• **WORK REQUEST**
From the line with "- exchanged: yellow" to the line with "camera: 15 degrees right, 5 degrees down", retype every line exactly, including those two, and leave out the rest of the data below.

• **EXTRACTED MATERIAL**
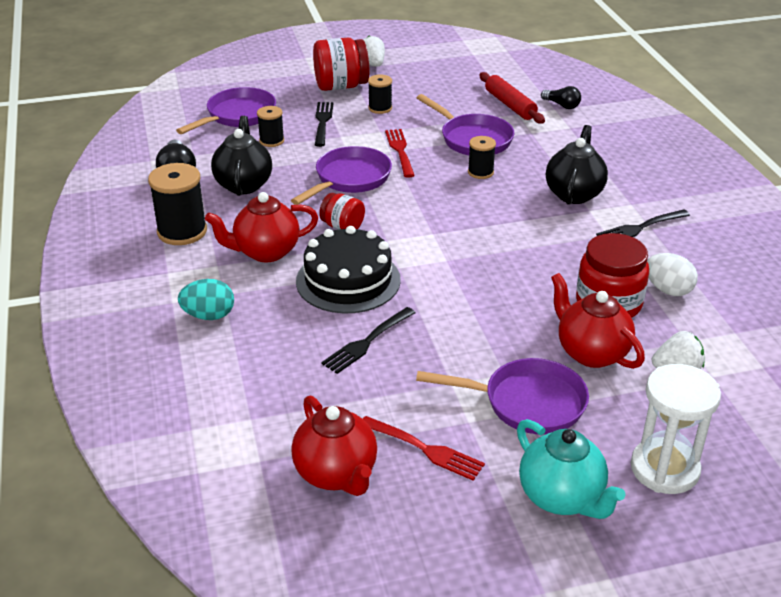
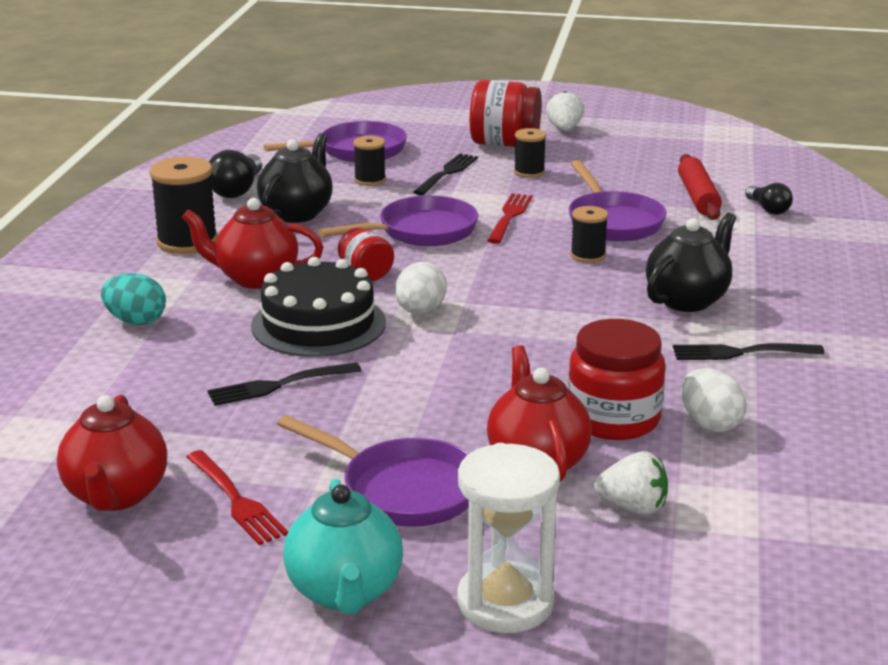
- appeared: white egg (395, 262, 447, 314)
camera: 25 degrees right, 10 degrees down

---

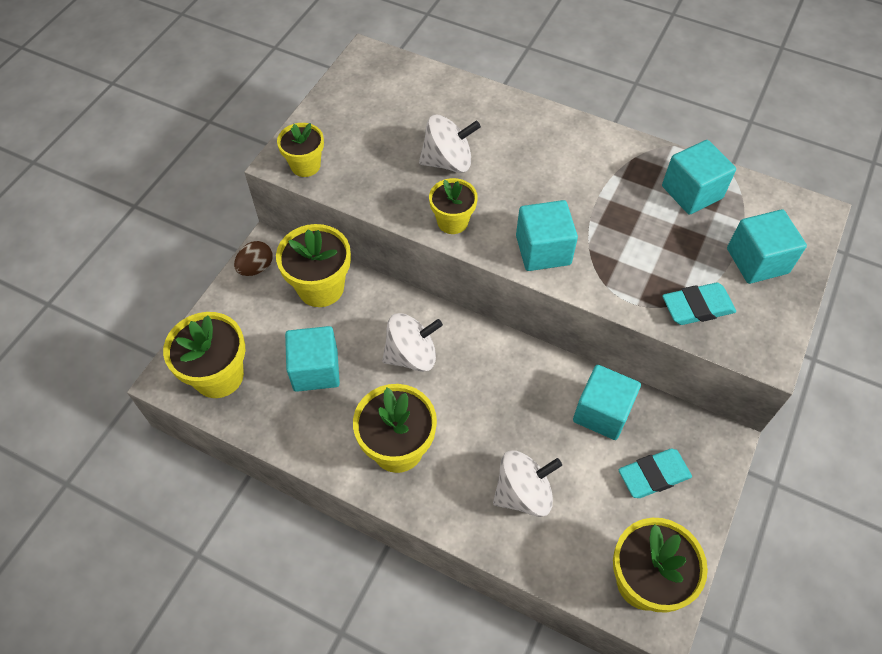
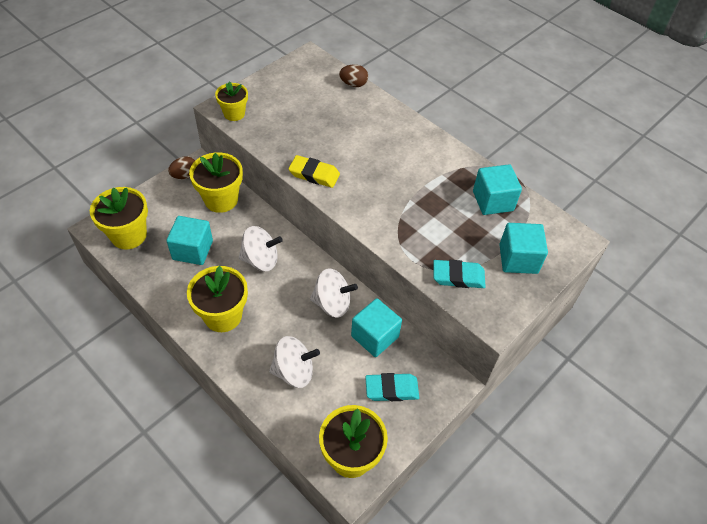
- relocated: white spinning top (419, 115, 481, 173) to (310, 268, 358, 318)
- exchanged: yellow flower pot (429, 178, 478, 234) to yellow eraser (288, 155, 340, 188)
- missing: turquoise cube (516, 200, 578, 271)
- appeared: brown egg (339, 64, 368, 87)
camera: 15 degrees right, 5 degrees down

• **PROBLEM SOLUTION**
- exchanged: yellow flower pot (429, 178, 478, 234) to yellow eraser (288, 155, 340, 188)
- missing: turquoise cube (516, 200, 578, 271)
- appeared: brown egg (339, 64, 368, 87)
camera: 15 degrees right, 5 degrees down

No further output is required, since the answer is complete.